Work instructions = When you reach the line containing "(633, 282) = (524, 321): yellow" in the records below, start copying exactly, and stop once you have copied the line containing "(690, 222) = (632, 234): red".
+++ Source data +++
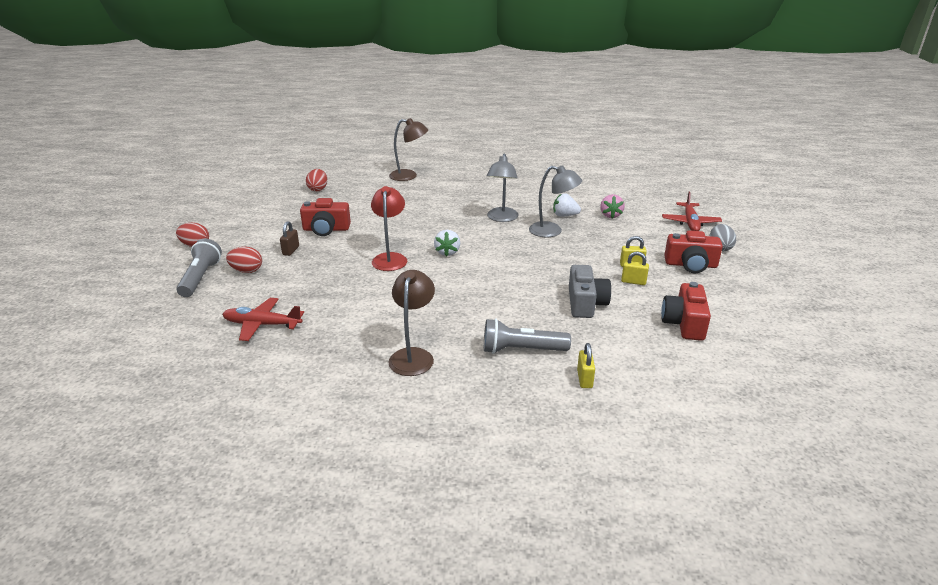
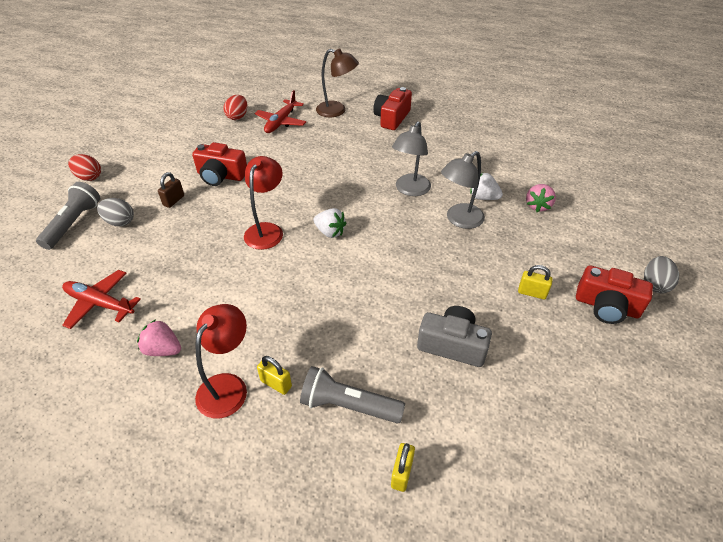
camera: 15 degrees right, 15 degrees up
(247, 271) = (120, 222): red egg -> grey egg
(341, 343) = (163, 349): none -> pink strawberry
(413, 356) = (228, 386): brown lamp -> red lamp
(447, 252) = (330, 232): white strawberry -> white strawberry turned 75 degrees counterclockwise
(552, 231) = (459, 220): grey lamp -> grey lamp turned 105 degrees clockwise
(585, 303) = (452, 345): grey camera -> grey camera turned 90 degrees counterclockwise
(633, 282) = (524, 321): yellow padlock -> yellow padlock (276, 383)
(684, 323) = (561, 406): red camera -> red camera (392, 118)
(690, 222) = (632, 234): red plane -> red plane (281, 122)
+++
+++ Source data +++
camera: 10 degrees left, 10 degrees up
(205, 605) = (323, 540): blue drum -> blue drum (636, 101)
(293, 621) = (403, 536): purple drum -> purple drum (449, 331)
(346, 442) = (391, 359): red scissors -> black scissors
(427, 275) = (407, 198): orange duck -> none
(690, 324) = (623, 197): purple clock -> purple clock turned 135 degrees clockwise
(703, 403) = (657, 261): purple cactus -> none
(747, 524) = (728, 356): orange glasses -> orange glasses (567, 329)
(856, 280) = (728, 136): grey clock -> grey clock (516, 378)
+++
Response to this exercise =
(633, 282) = (524, 321): yellow padlock -> yellow padlock (276, 383)
(684, 323) = (561, 406): red camera -> red camera (392, 118)
(690, 222) = (632, 234): red plane -> red plane (281, 122)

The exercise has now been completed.